- _What you have to do_
For this exercise, reproduce each entry below exactly, excluding pictures.

- _Exercise inputs_
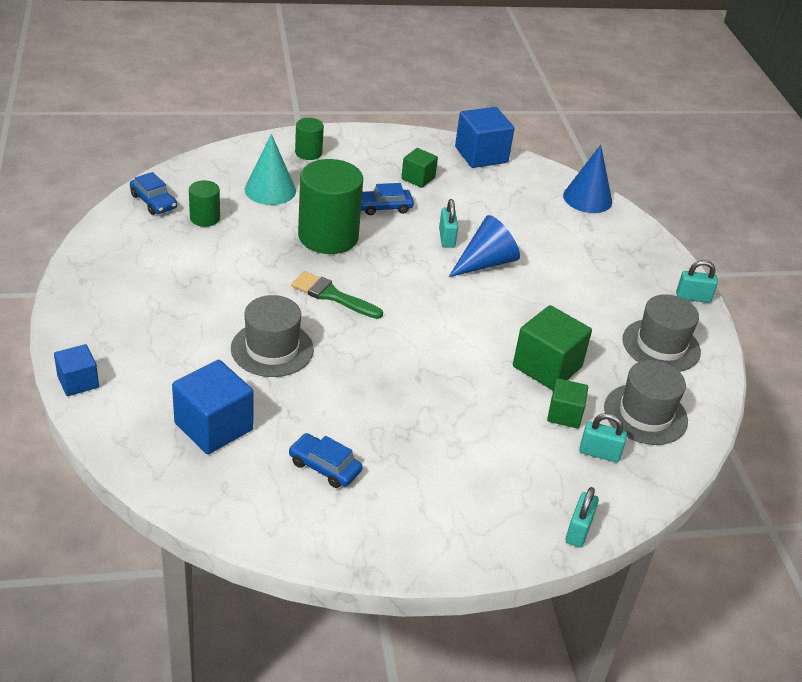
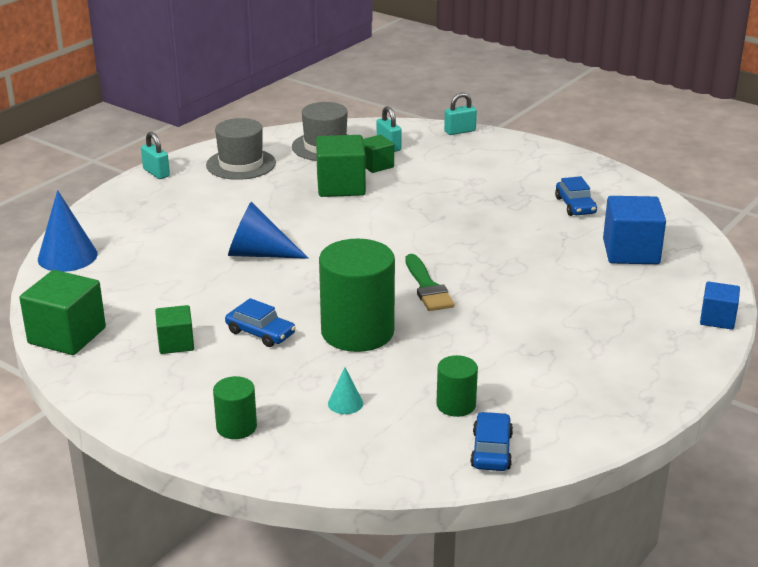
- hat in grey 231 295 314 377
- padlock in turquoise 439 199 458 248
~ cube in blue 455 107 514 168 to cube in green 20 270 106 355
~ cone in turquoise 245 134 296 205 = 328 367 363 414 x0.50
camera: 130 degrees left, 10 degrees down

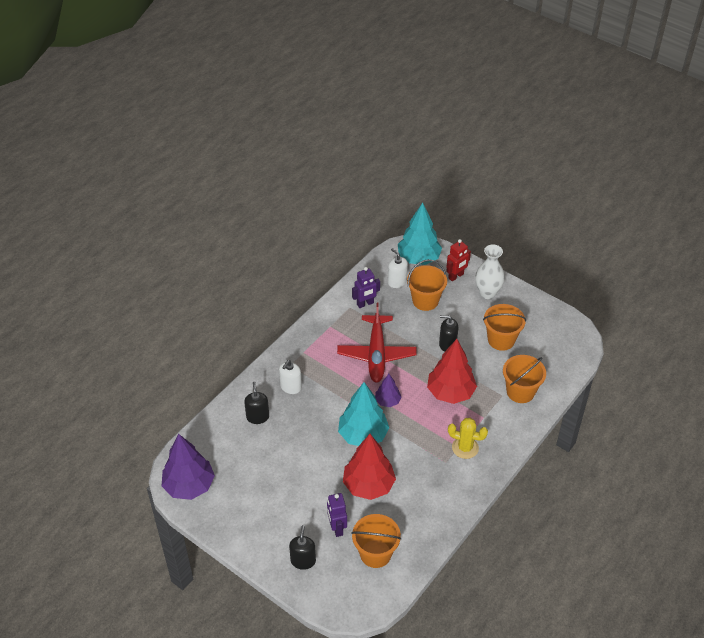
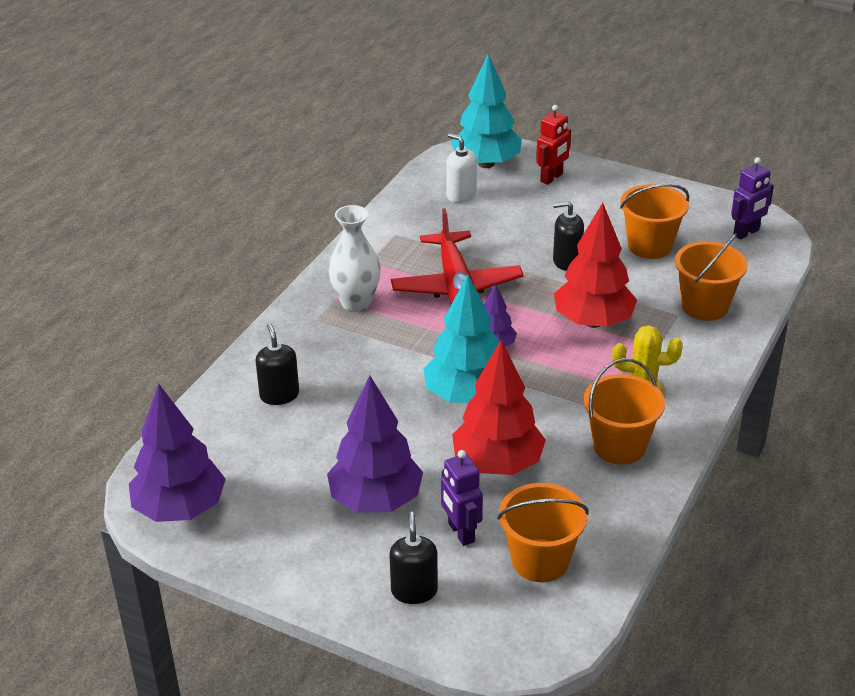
- soap dispenser in white 279 360 302 394
+ tree in purple 327 376 423 513
~ robot in purple 352 267 380 308 to 731 157 774 240
~ bucket in orange 407 259 447 311 to 584 358 665 465
~ vase in white 475 244 505 299 to 328 205 381 312
camera: 10 degrees left, 10 degrees down

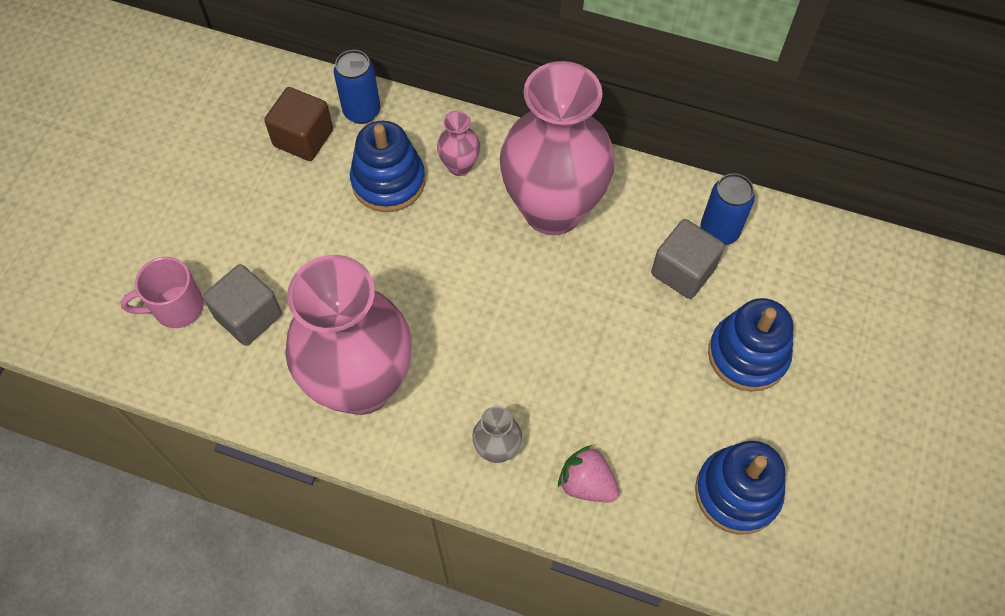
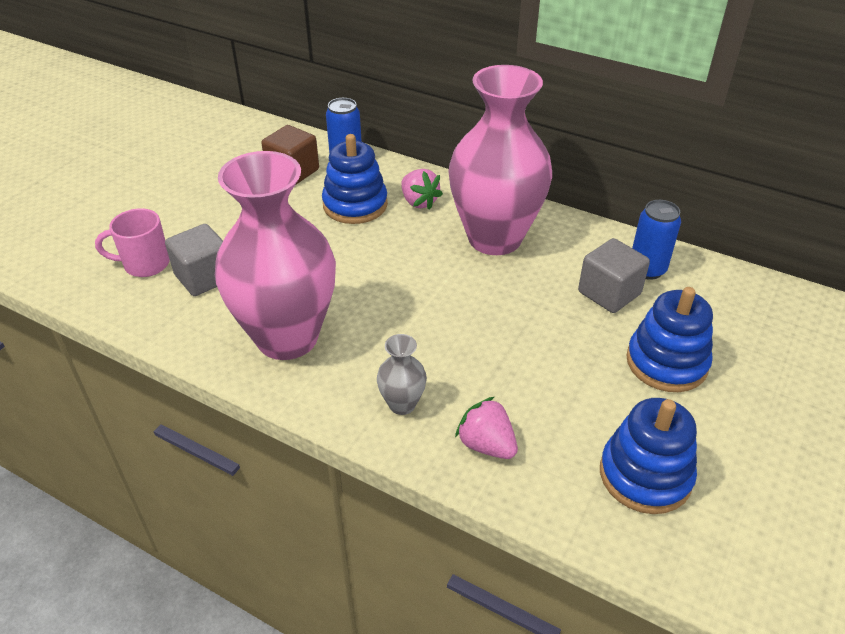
~ vase in pink 437 111 480 176 to strawberry in pink 401 169 443 210
camera: 10 degrees right, 20 degrees down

- _Expected answer_
- hat in grey 231 295 314 377
- padlock in turquoise 439 199 458 248
~ cube in blue 455 107 514 168 to cube in green 20 270 106 355
~ cone in turquoise 245 134 296 205 = 328 367 363 414 x0.50
camera: 130 degrees left, 10 degrees down

- soap dispenser in white 279 360 302 394
+ tree in purple 327 376 423 513
~ robot in purple 352 267 380 308 to 731 157 774 240
~ bucket in orange 407 259 447 311 to 584 358 665 465
~ vase in white 475 244 505 299 to 328 205 381 312
camera: 10 degrees left, 10 degrees down

~ vase in pink 437 111 480 176 to strawberry in pink 401 169 443 210
camera: 10 degrees right, 20 degrees down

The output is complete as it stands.